(Detected change data)

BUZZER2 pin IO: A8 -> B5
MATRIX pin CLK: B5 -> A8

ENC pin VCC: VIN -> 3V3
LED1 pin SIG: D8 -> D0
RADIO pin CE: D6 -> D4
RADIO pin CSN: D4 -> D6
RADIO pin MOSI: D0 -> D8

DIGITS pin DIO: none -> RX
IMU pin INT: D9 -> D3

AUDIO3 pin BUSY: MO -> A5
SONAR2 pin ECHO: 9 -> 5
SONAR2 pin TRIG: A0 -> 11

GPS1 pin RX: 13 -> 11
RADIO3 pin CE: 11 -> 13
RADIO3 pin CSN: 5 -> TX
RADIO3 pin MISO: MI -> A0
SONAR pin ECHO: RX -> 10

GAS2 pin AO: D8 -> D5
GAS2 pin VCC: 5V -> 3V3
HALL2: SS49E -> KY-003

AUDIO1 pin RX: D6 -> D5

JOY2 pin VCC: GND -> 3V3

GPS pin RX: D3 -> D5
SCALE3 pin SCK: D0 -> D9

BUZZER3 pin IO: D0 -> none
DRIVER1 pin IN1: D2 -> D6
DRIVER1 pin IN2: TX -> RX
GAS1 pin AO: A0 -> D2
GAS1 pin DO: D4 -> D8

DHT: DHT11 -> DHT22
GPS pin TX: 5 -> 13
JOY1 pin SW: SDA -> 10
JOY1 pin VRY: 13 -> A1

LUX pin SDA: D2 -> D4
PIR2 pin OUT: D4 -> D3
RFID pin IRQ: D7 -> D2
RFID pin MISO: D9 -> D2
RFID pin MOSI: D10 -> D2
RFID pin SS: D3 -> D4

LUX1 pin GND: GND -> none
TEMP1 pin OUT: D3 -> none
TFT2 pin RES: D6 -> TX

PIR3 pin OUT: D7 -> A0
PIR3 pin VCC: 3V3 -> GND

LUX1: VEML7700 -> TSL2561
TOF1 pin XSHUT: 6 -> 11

*TASK TO COMPLETE:*
Every entry must be set down again exactly as it reads.

*RESPONSE AREA:*
BUZZER2 pin IO: A8 -> B5
MATRIX pin CLK: B5 -> A8

ENC pin VCC: VIN -> 3V3
LED1 pin SIG: D8 -> D0
RADIO pin CE: D6 -> D4
RADIO pin CSN: D4 -> D6
RADIO pin MOSI: D0 -> D8

DIGITS pin DIO: none -> RX
IMU pin INT: D9 -> D3

AUDIO3 pin BUSY: MO -> A5
SONAR2 pin ECHO: 9 -> 5
SONAR2 pin TRIG: A0 -> 11

GPS1 pin RX: 13 -> 11
RADIO3 pin CE: 11 -> 13
RADIO3 pin CSN: 5 -> TX
RADIO3 pin MISO: MI -> A0
SONAR pin ECHO: RX -> 10

GAS2 pin AO: D8 -> D5
GAS2 pin VCC: 5V -> 3V3
HALL2: SS49E -> KY-003

AUDIO1 pin RX: D6 -> D5

JOY2 pin VCC: GND -> 3V3

GPS pin RX: D3 -> D5
SCALE3 pin SCK: D0 -> D9

BUZZER3 pin IO: D0 -> none
DRIVER1 pin IN1: D2 -> D6
DRIVER1 pin IN2: TX -> RX
GAS1 pin AO: A0 -> D2
GAS1 pin DO: D4 -> D8

DHT: DHT11 -> DHT22
GPS pin TX: 5 -> 13
JOY1 pin SW: SDA -> 10
JOY1 pin VRY: 13 -> A1

LUX pin SDA: D2 -> D4
PIR2 pin OUT: D4 -> D3
RFID pin IRQ: D7 -> D2
RFID pin MISO: D9 -> D2
RFID pin MOSI: D10 -> D2
RFID pin SS: D3 -> D4

LUX1 pin GND: GND -> none
TEMP1 pin OUT: D3 -> none
TFT2 pin RES: D6 -> TX

PIR3 pin OUT: D7 -> A0
PIR3 pin VCC: 3V3 -> GND

LUX1: VEML7700 -> TSL2561
TOF1 pin XSHUT: 6 -> 11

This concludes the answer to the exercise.